INFORMATION PROVIDED START

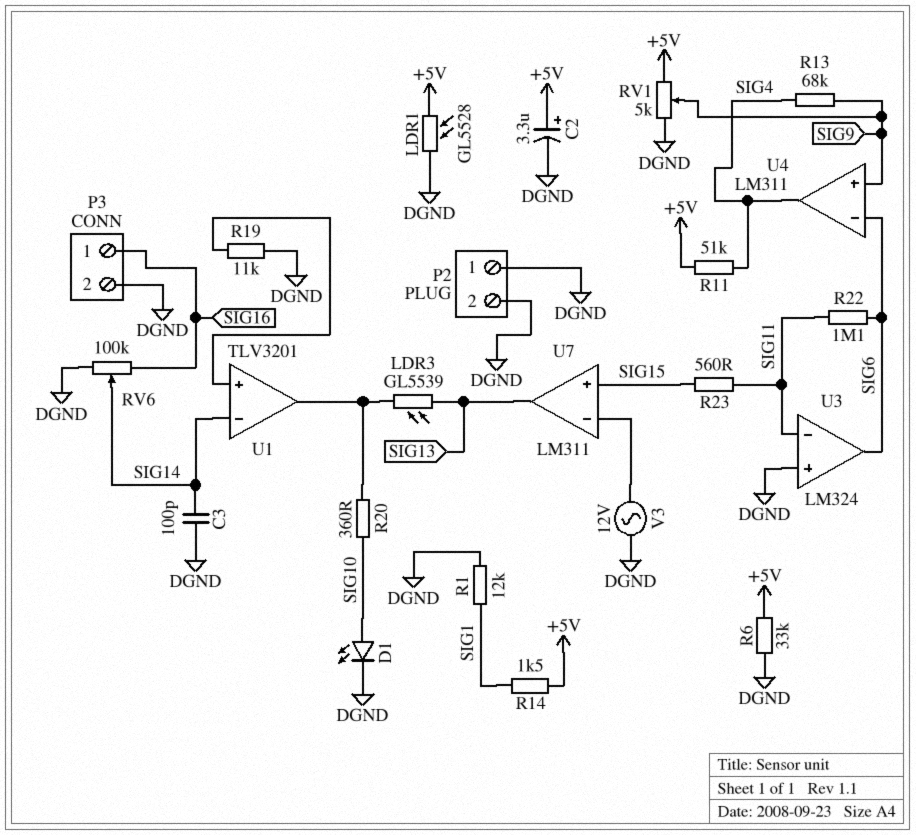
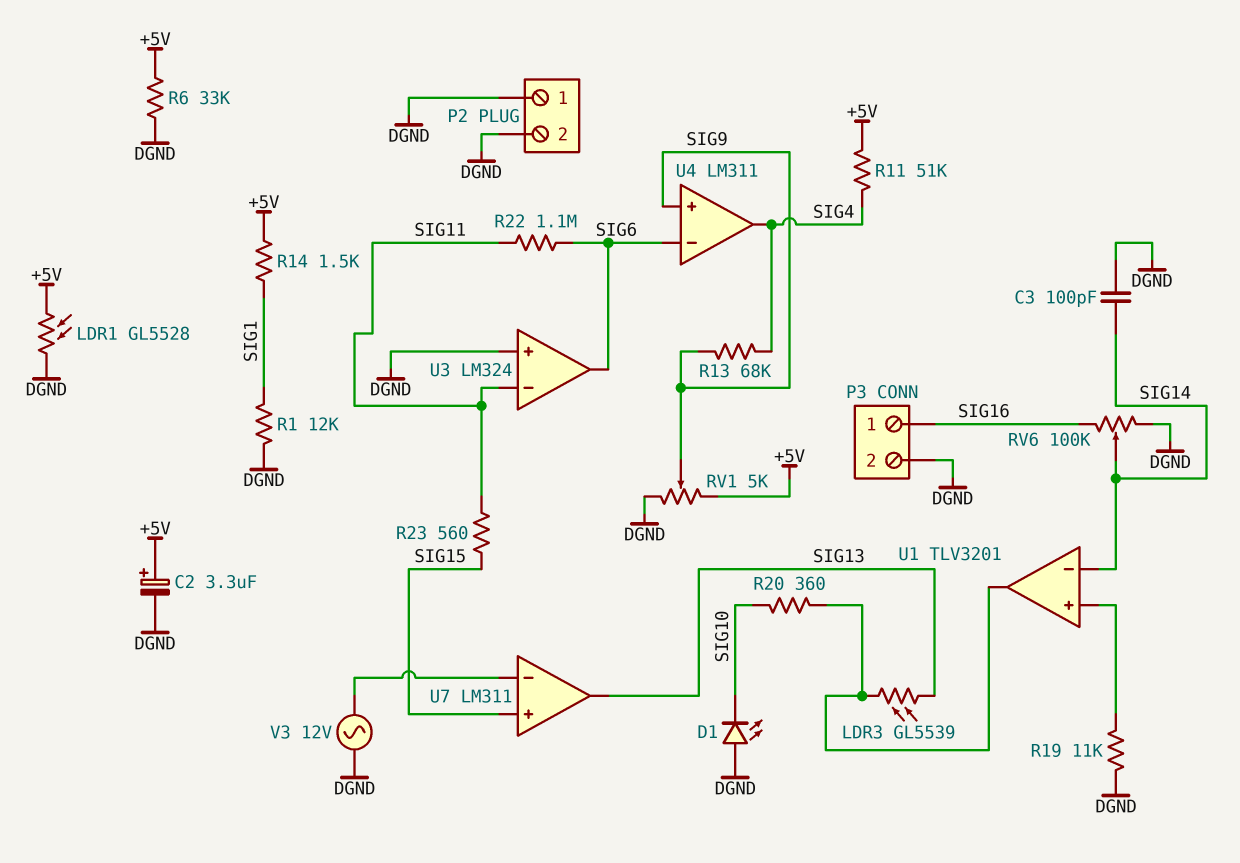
D1: LED (A SIG10, K DGND) -> LED (A DGND, K SIG10)

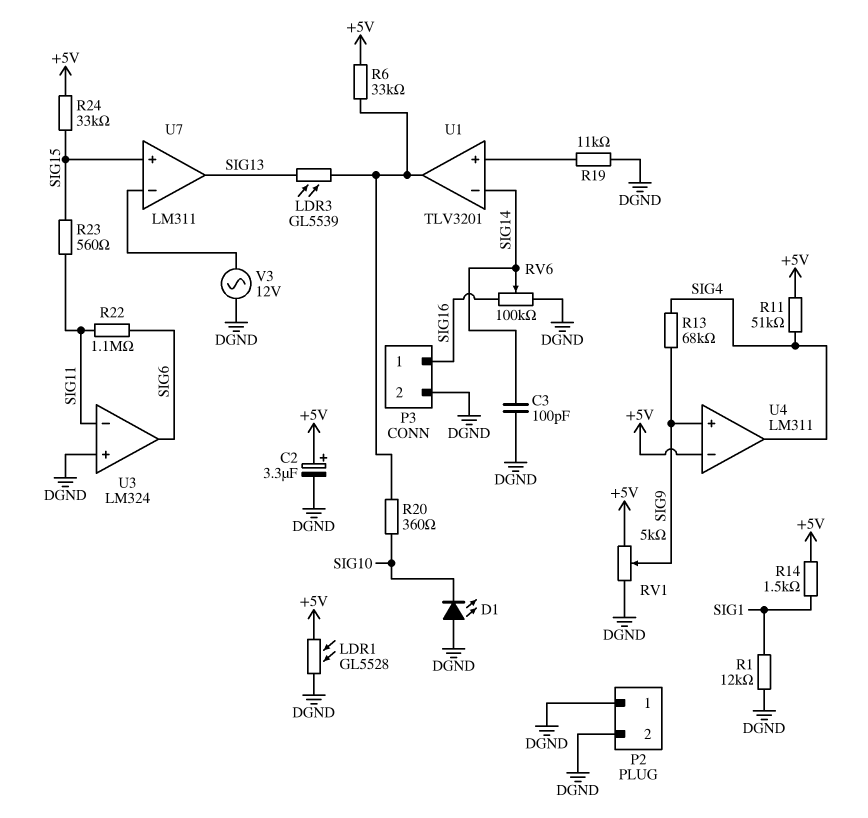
R6: 33k (+5V, DGND) -> 33k (+5V, U1/out)
R24: none -> 33k (+5V, SIG15)
U4 pin in-: SIG6 -> +5V

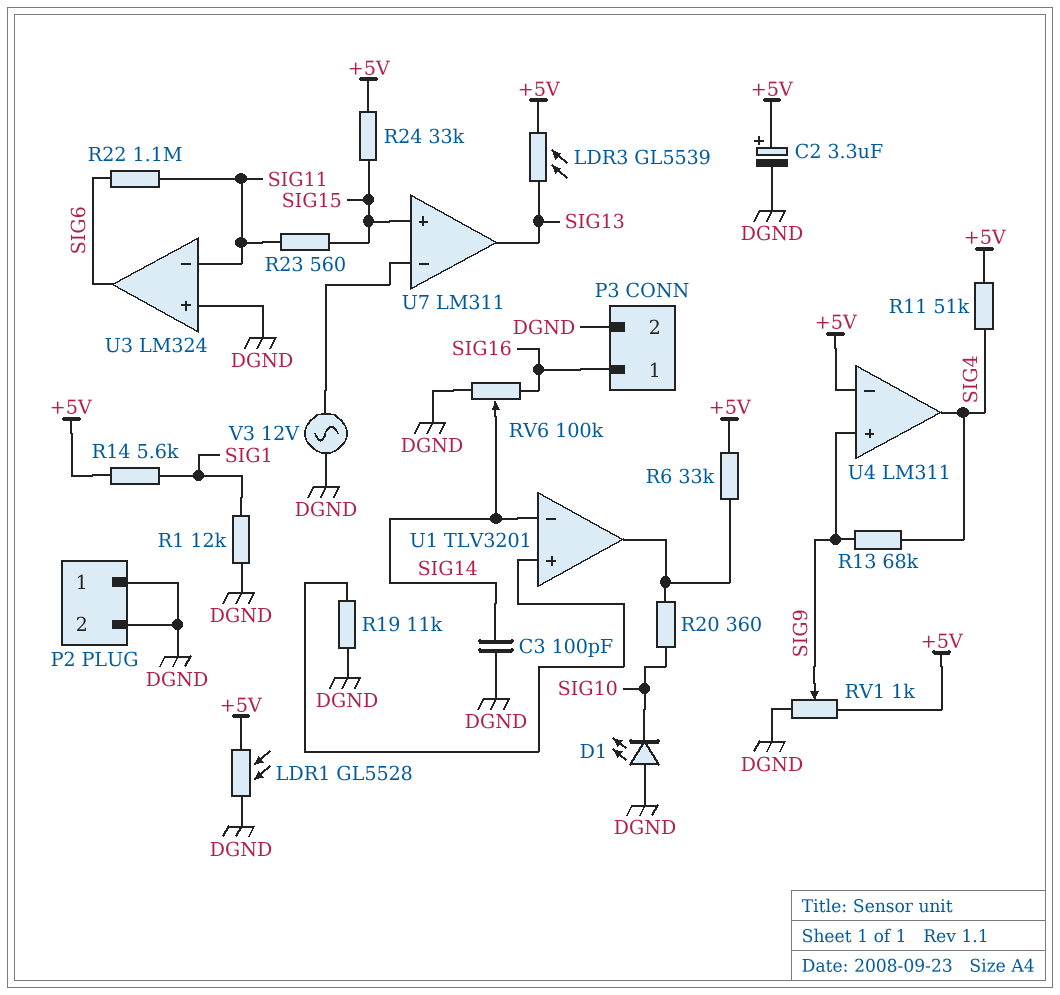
LDR3: GL5539 (SIG13, U1/out) -> GL5539 (+5V, SIG13)
R14: 1.5k (+5V, SIG1) -> 5.6k (+5V, SIG1)
RV1: 5k (+5V, DGND, wiper SIG9) -> 1k (+5V, DGND, wiper SIG9)

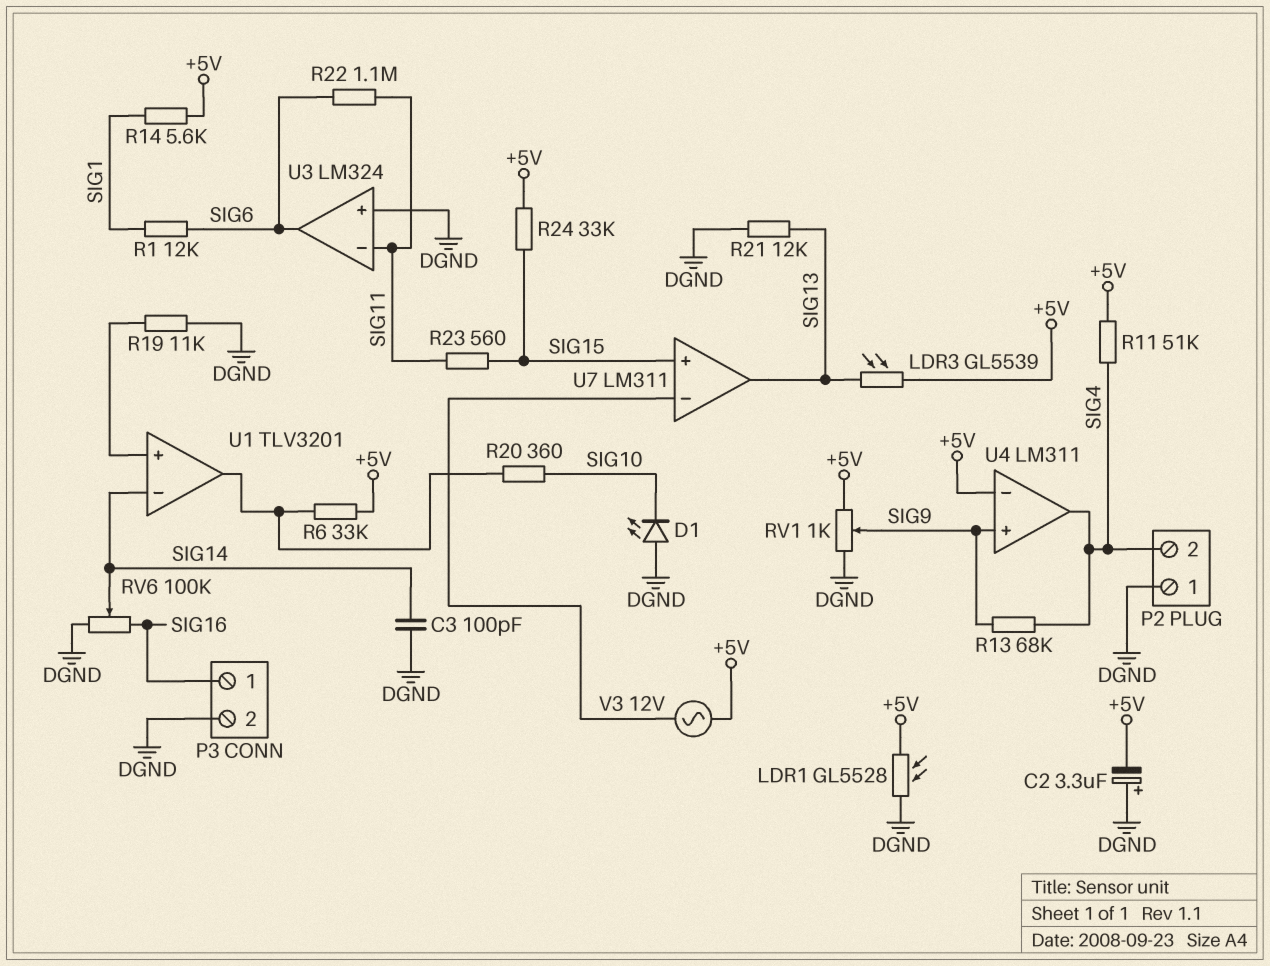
C2: 3.3uF (plus +5V, minus DGND) -> 3.3uF (plus DGND, minus +5V)
P2 pin 2: DGND -> SIG4
R1: 12k (DGND, SIG1) -> 12k (SIG1, SIG6)
R21: none -> 12k (DGND, SIG13)
V3: AC 12V (DGND, U7/in-) -> AC 12V (+5V, U7/in-)

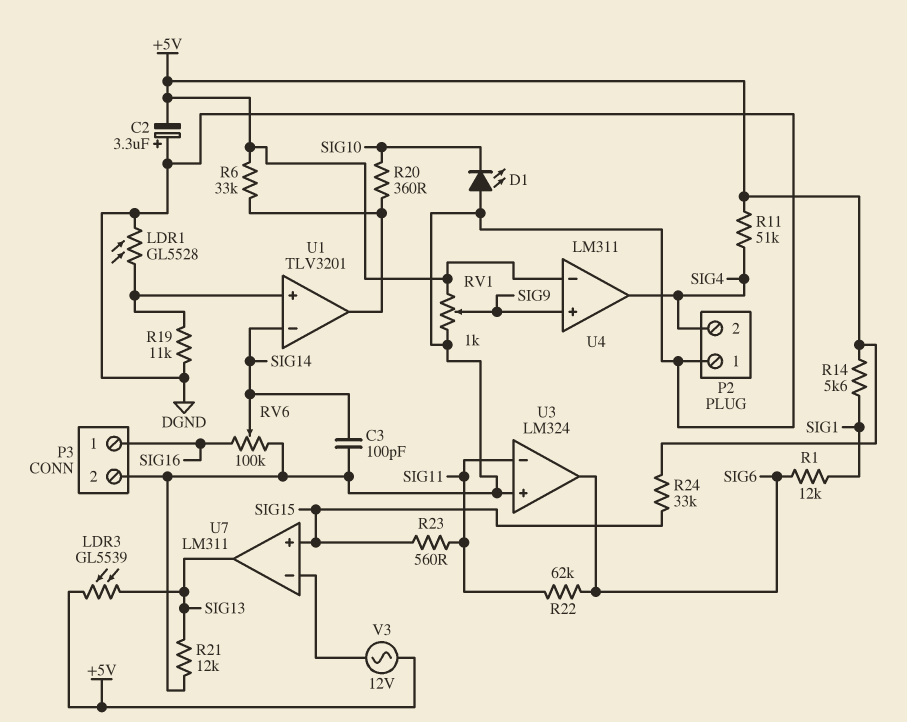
LDR1: GL5528 (+5V, DGND) -> GL5528 (DGND, U1/in+)
R13: 68k (SIG4, SIG9) -> none
R22: 1.1M (SIG6, SIG11) -> 62k (SIG6, SIG11)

INFORMATION PROVIDED END

TASK OBJECTIVE ->
Please report how many lines of the entries above contain the string "DGND". Reply with only the number.

RESULT OF THIS EXERCISE ->
9